What the task requires: Find and copy the lines in the records beneath this task that contain the word "switch".

Extracted data:
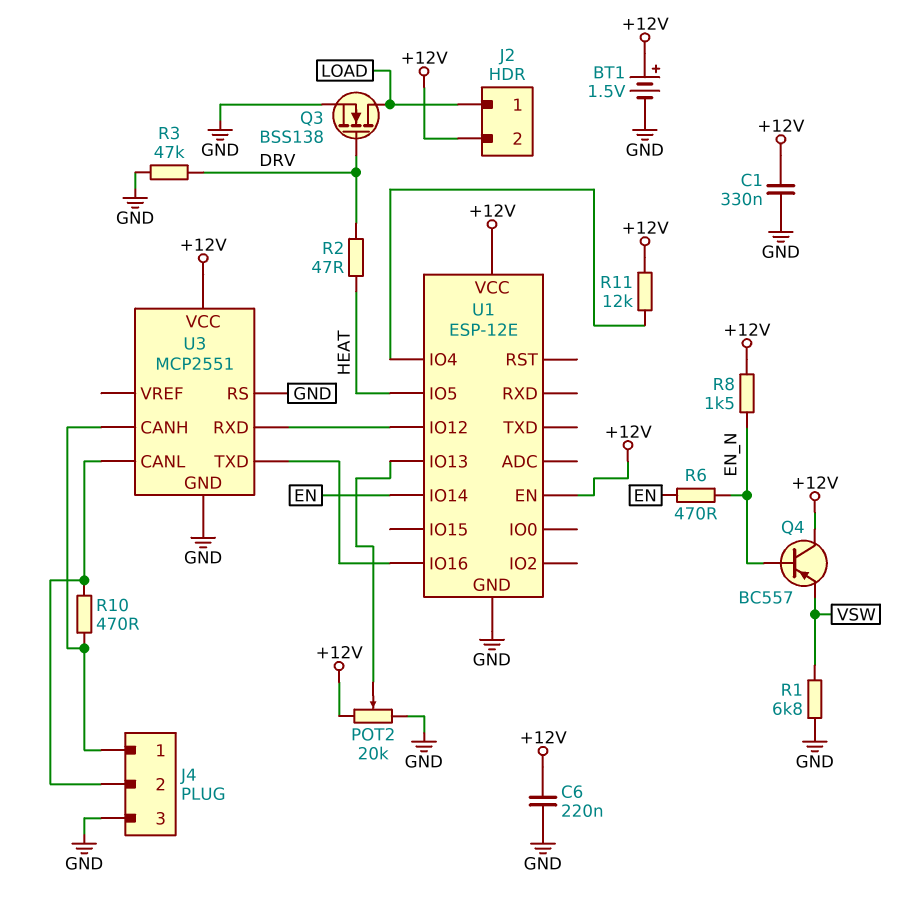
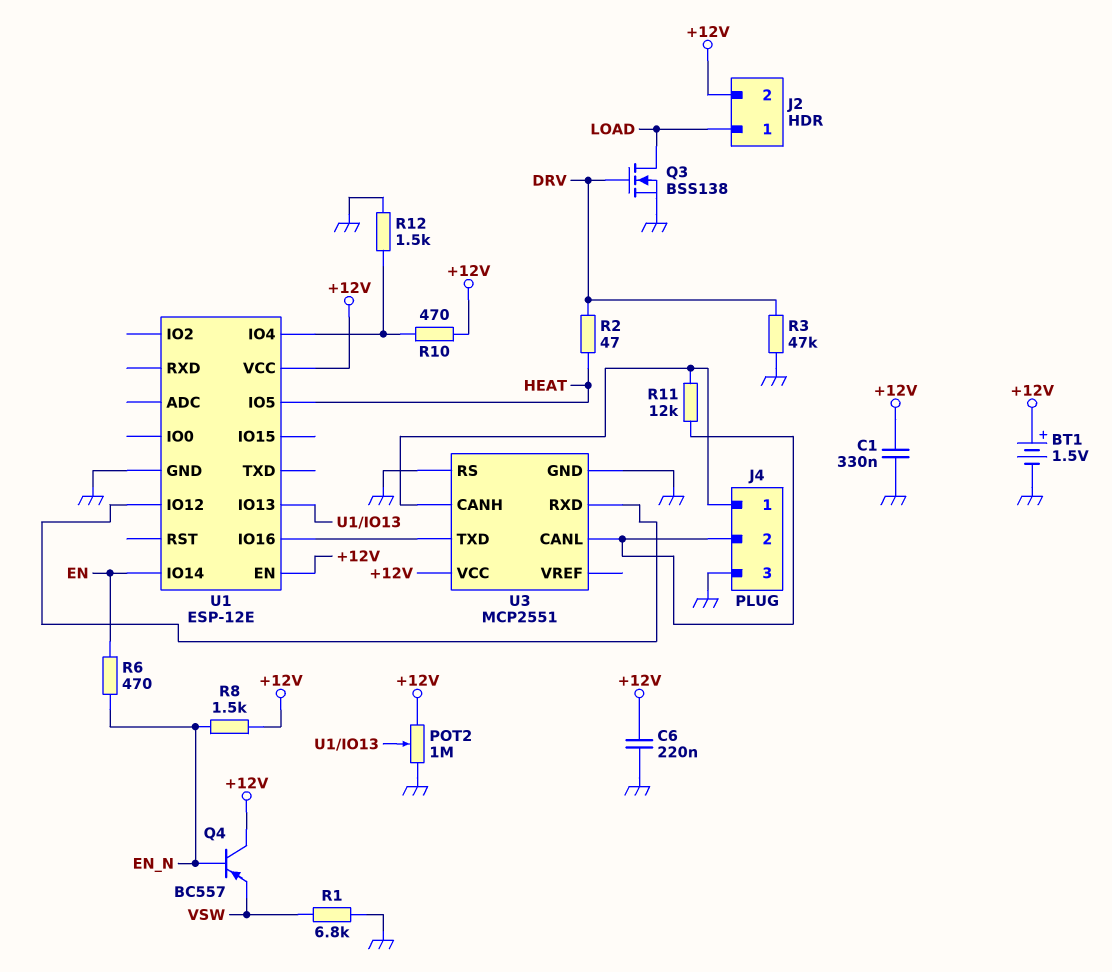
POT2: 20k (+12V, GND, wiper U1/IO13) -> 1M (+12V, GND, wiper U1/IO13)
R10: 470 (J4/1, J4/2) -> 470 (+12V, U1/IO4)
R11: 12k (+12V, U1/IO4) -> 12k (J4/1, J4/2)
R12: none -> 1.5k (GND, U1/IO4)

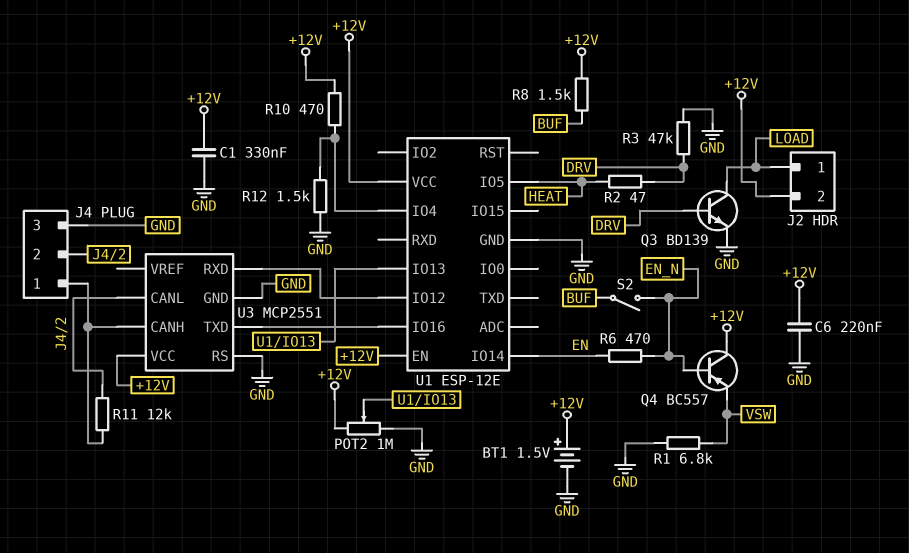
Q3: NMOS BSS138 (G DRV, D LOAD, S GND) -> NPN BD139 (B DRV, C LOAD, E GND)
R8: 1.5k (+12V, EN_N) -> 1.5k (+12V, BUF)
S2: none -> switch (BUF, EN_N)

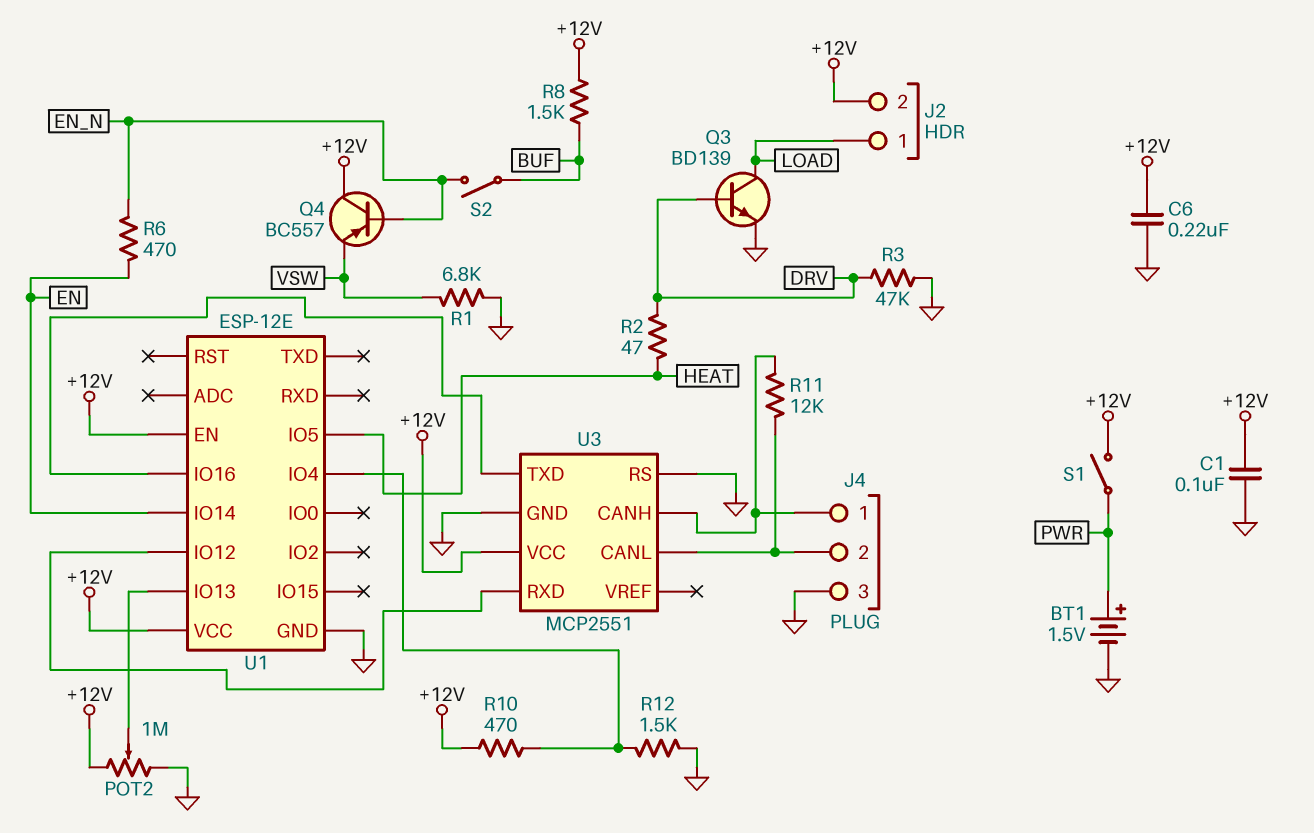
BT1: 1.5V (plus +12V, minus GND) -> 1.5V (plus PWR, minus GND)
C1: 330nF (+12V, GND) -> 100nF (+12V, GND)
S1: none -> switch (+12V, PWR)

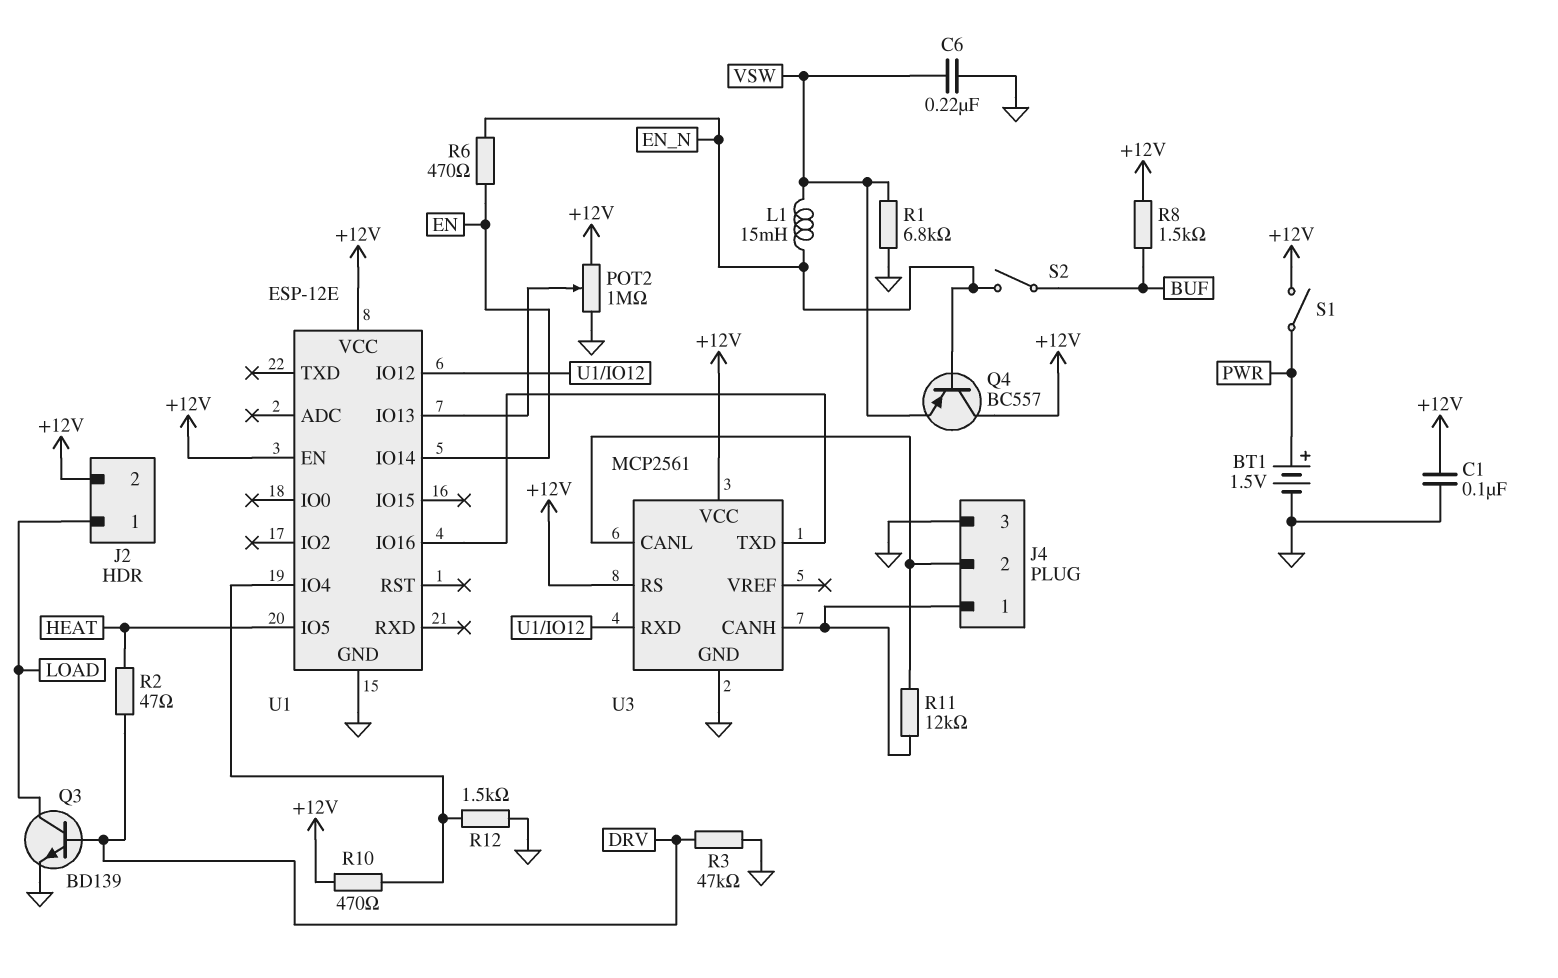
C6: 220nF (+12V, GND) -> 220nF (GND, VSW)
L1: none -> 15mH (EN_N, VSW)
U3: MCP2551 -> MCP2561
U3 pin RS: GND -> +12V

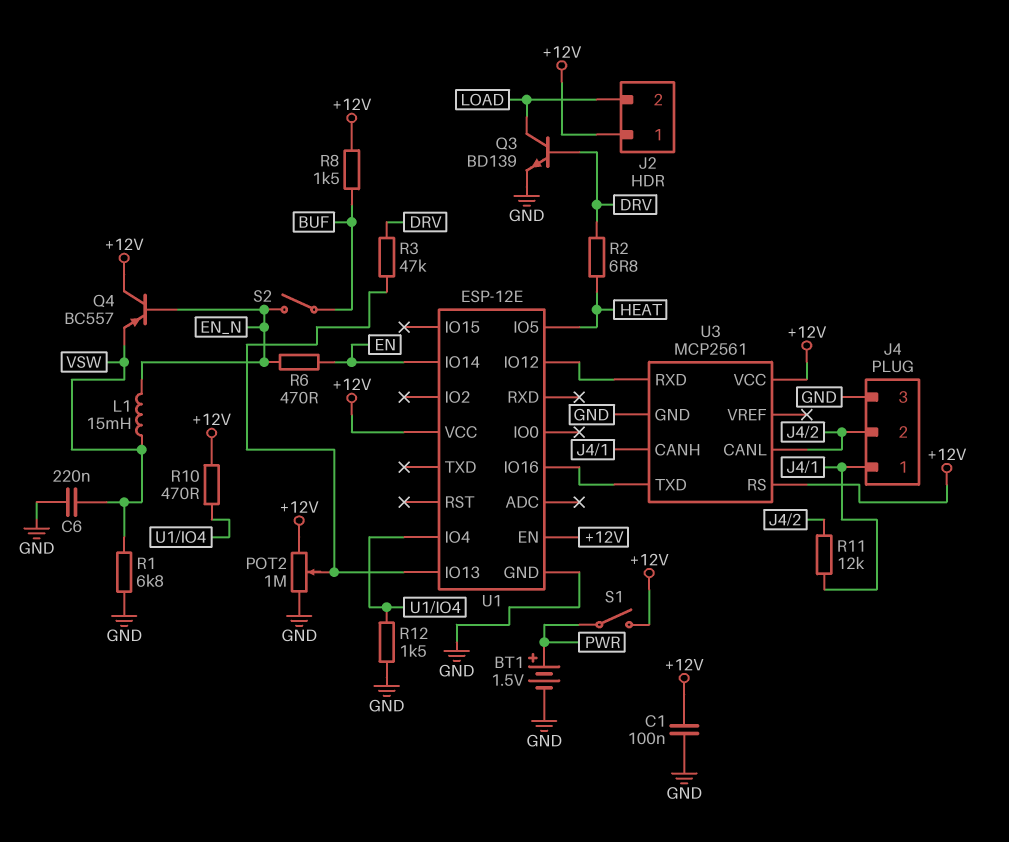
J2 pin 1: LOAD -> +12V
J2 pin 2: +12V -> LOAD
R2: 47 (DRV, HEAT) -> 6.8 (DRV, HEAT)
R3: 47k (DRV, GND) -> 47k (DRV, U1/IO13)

Output for this exercise:
S2: none -> switch (BUF, EN_N)
S1: none -> switch (+12V, PWR)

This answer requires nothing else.